[INFORMATION PROVIDED — start]

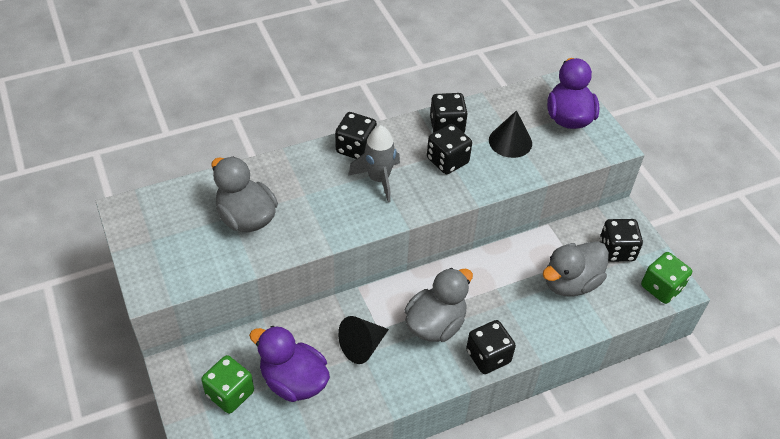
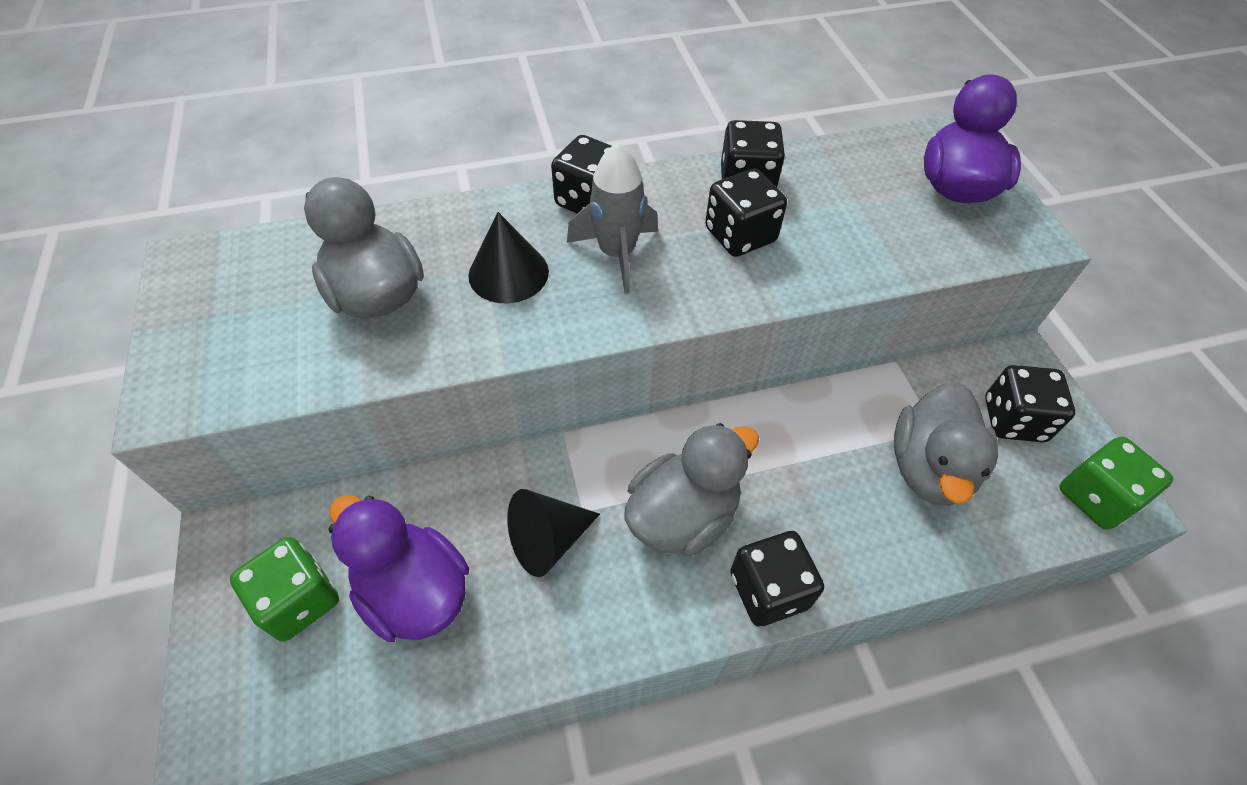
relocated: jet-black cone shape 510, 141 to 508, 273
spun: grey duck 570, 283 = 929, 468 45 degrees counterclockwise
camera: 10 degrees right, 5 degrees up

[INFORMATION PROVIDED — finish]

Faithful copy, images left out: write out every line of data.

relocated: jet-black cone shape 510, 141 to 508, 273
spun: grey duck 570, 283 = 929, 468 45 degrees counterclockwise
camera: 10 degrees right, 5 degrees up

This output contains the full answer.